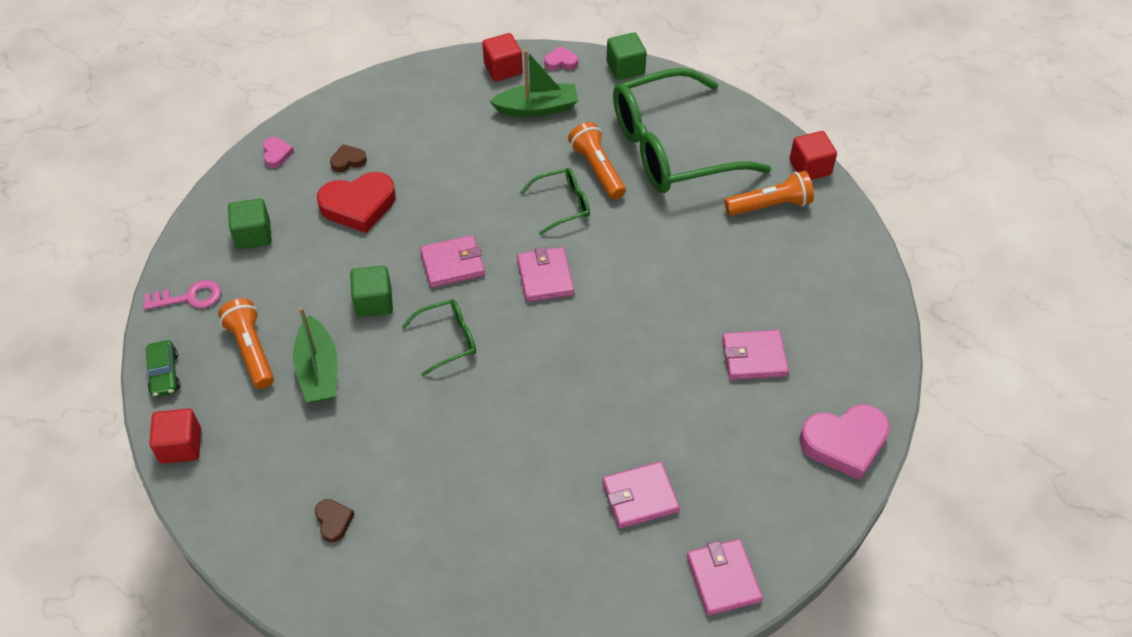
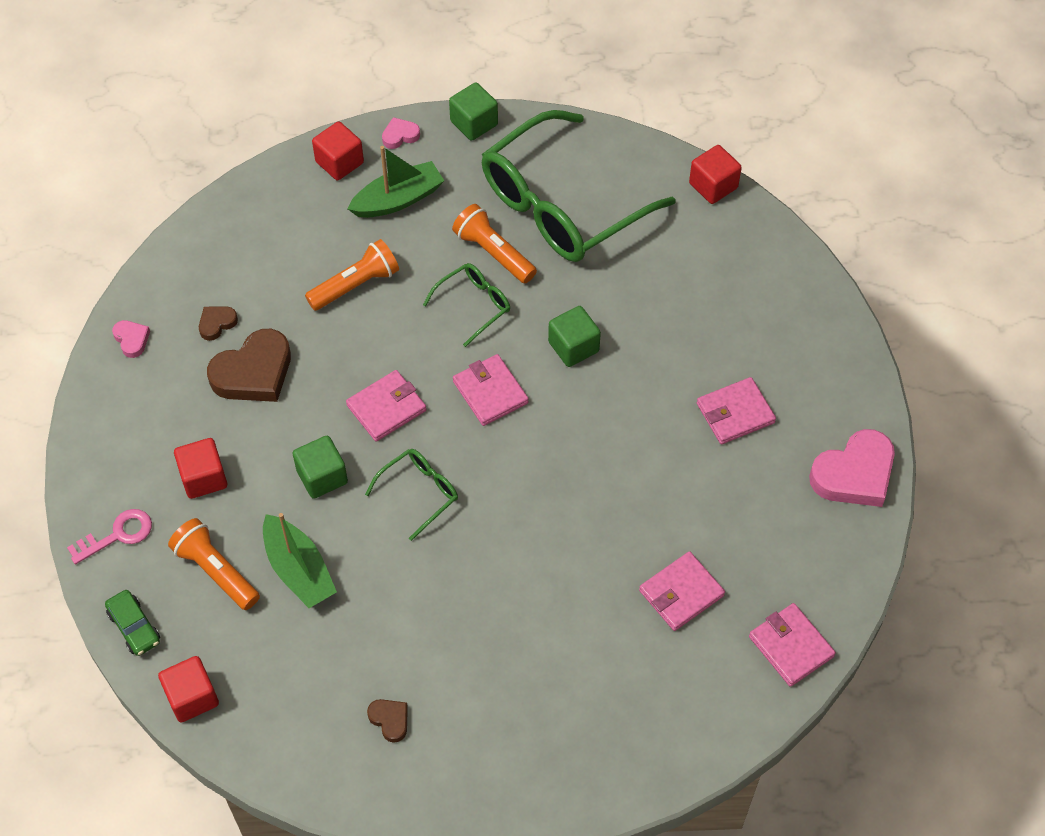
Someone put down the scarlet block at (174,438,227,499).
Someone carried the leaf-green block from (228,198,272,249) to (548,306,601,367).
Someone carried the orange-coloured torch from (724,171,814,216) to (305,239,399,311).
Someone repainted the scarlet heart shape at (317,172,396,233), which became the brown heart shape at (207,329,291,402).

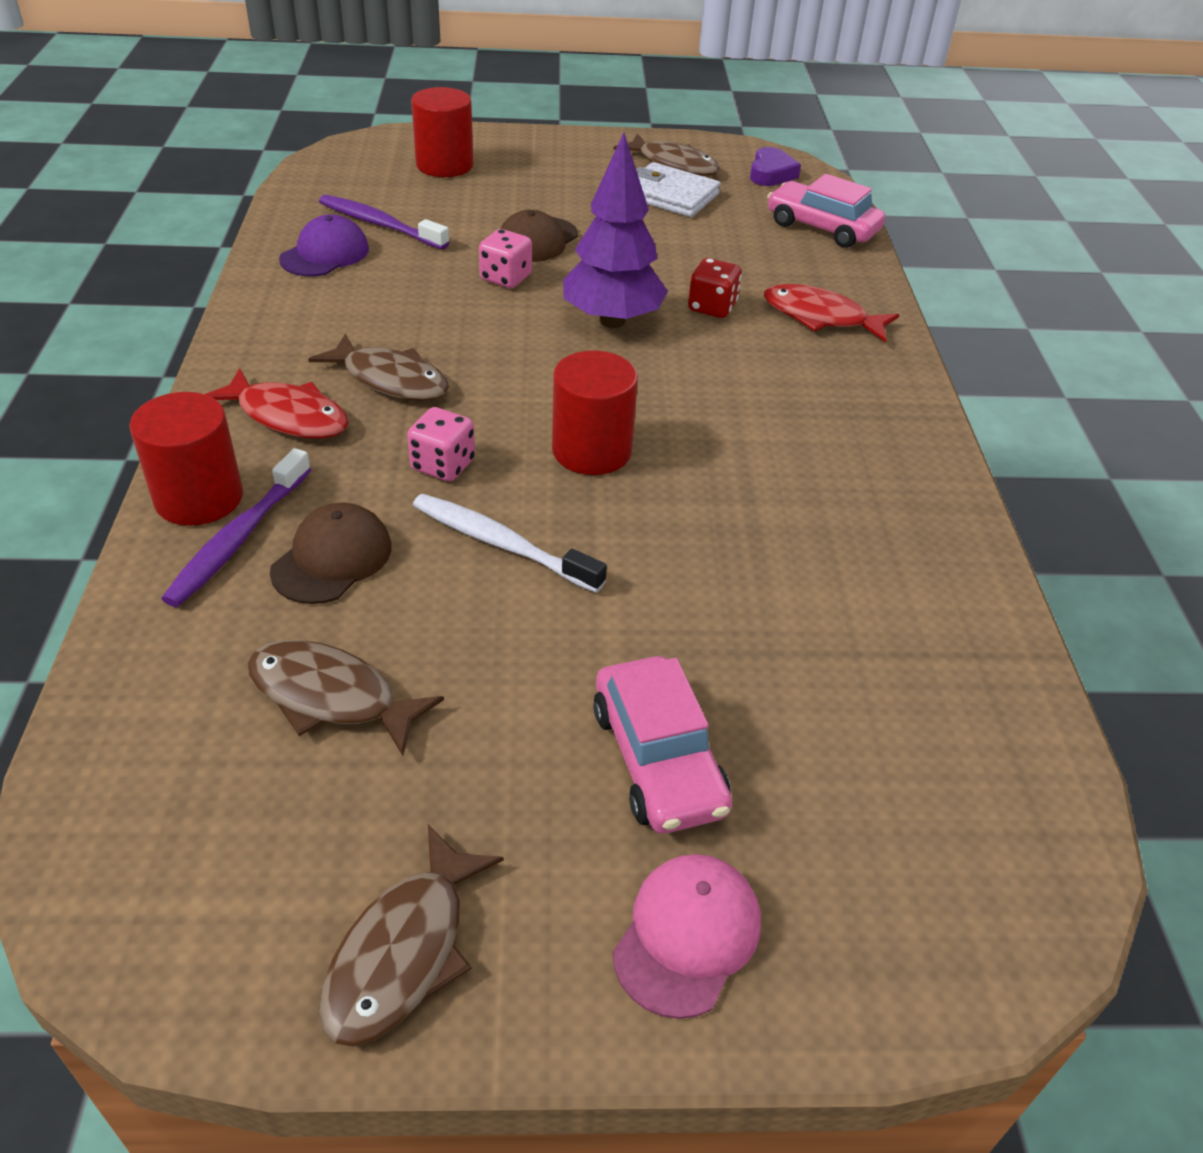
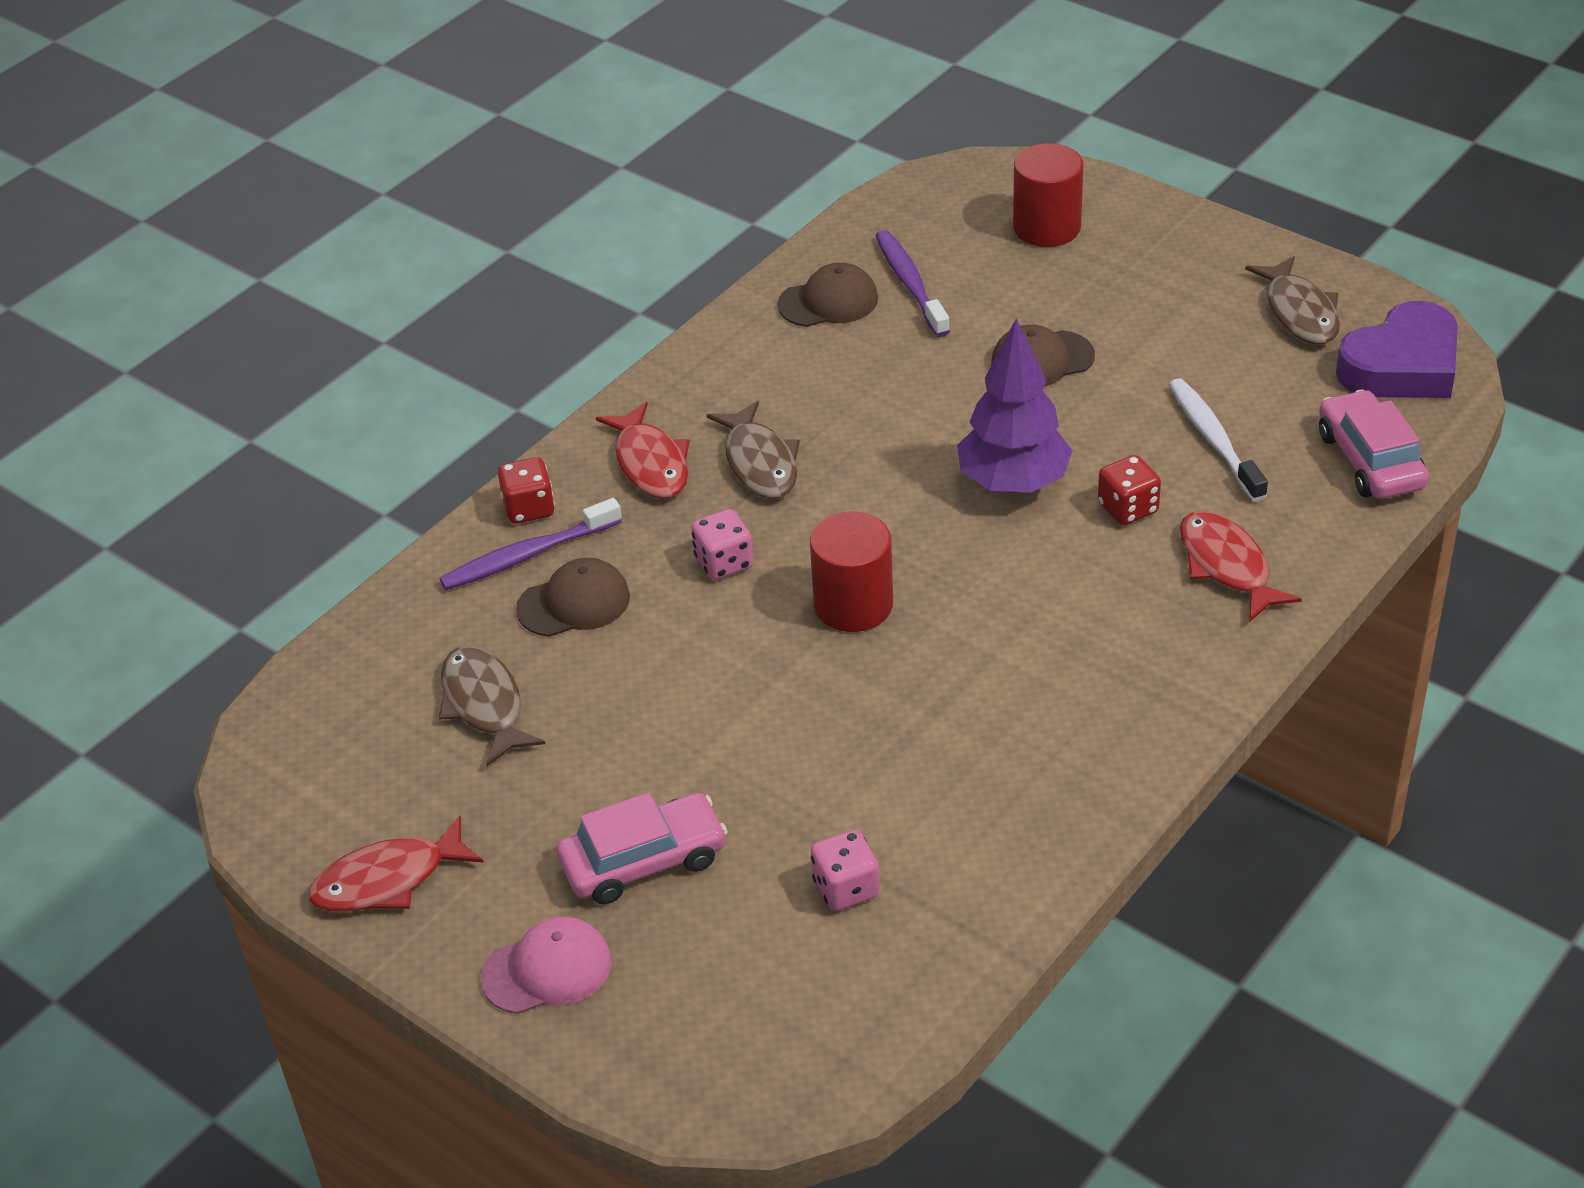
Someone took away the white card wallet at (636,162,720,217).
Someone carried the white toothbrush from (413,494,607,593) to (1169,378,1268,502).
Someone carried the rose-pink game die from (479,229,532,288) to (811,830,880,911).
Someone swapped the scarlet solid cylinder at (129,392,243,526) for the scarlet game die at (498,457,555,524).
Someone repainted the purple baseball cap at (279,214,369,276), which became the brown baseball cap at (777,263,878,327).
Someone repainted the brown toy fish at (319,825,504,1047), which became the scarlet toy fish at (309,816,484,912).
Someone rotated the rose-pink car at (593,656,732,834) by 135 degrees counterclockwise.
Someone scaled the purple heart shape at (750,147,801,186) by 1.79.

• Work to be completed:
The data above must be copied exactly. Leave out the pictures.

• Answer to the exercise:
Someone put down the scarlet block at (174,438,227,499).
Someone carried the leaf-green block from (228,198,272,249) to (548,306,601,367).
Someone carried the orange-coloured torch from (724,171,814,216) to (305,239,399,311).
Someone repainted the scarlet heart shape at (317,172,396,233), which became the brown heart shape at (207,329,291,402).

Someone took away the white card wallet at (636,162,720,217).
Someone carried the white toothbrush from (413,494,607,593) to (1169,378,1268,502).
Someone carried the rose-pink game die from (479,229,532,288) to (811,830,880,911).
Someone swapped the scarlet solid cylinder at (129,392,243,526) for the scarlet game die at (498,457,555,524).
Someone repainted the purple baseball cap at (279,214,369,276), which became the brown baseball cap at (777,263,878,327).
Someone repainted the brown toy fish at (319,825,504,1047), which became the scarlet toy fish at (309,816,484,912).
Someone rotated the rose-pink car at (593,656,732,834) by 135 degrees counterclockwise.
Someone scaled the purple heart shape at (750,147,801,186) by 1.79.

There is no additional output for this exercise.